What needs to be done: Lines that contain "shifted" are to be copied from the material, every one of them.

━━━

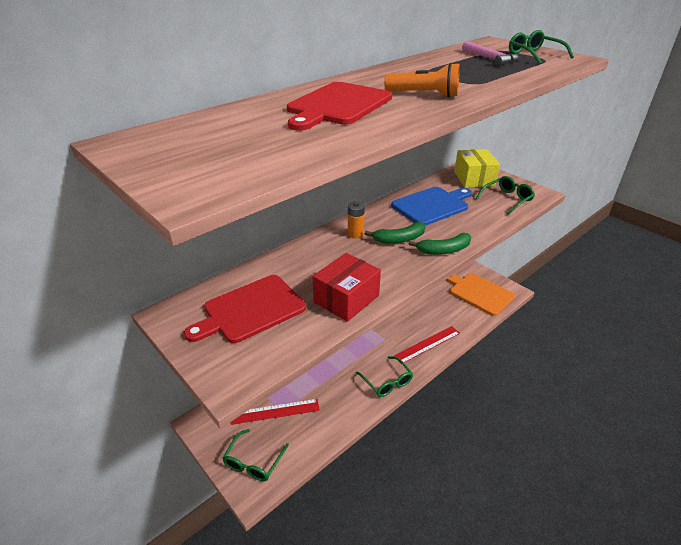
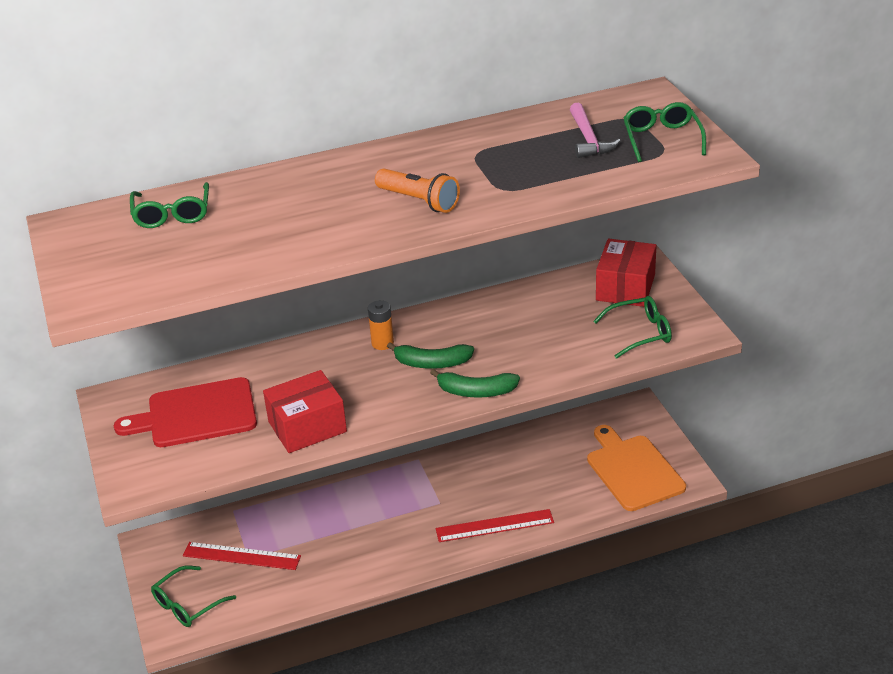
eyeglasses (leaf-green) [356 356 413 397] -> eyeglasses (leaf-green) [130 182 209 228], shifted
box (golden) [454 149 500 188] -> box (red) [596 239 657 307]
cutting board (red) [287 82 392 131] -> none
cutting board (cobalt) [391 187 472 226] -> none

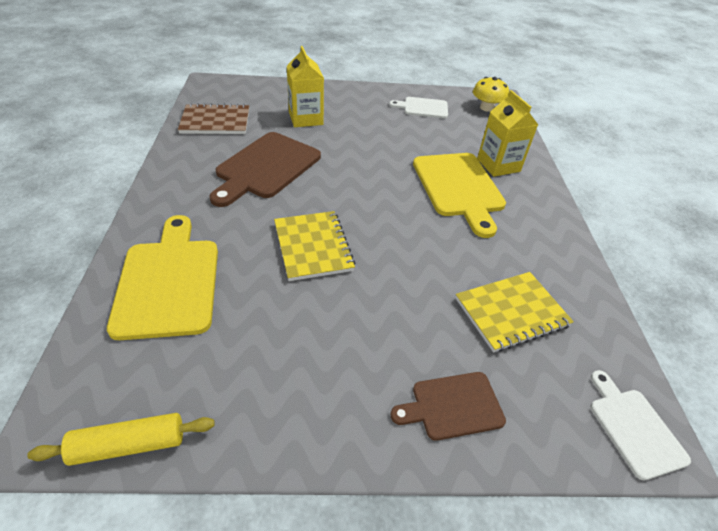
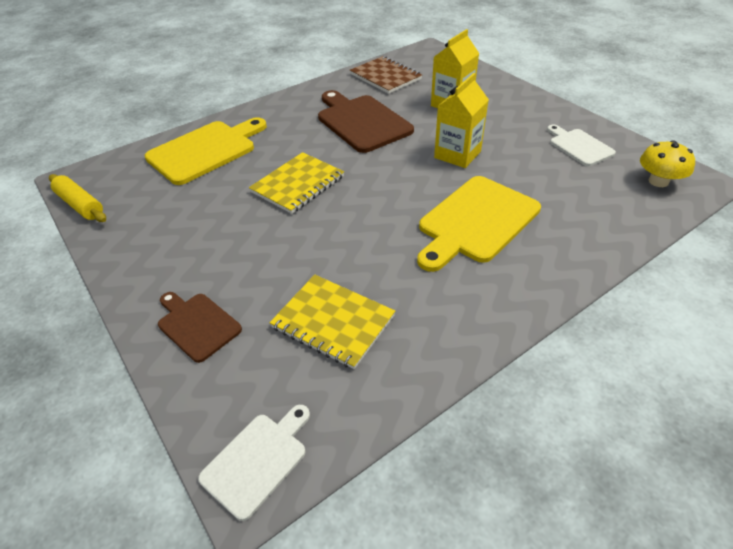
cutting board (russet) [209 132 321 207] -> cutting board (russet) [318 90 414 153], 60 degrees clockwise
milk carton (golden) [477 90 538 177] -> milk carton (golden) [434 73 489 168], shifted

━━━

Written solution:
eyeglasses (leaf-green) [356 356 413 397] -> eyeglasses (leaf-green) [130 182 209 228], shifted
milk carton (golden) [477 90 538 177] -> milk carton (golden) [434 73 489 168], shifted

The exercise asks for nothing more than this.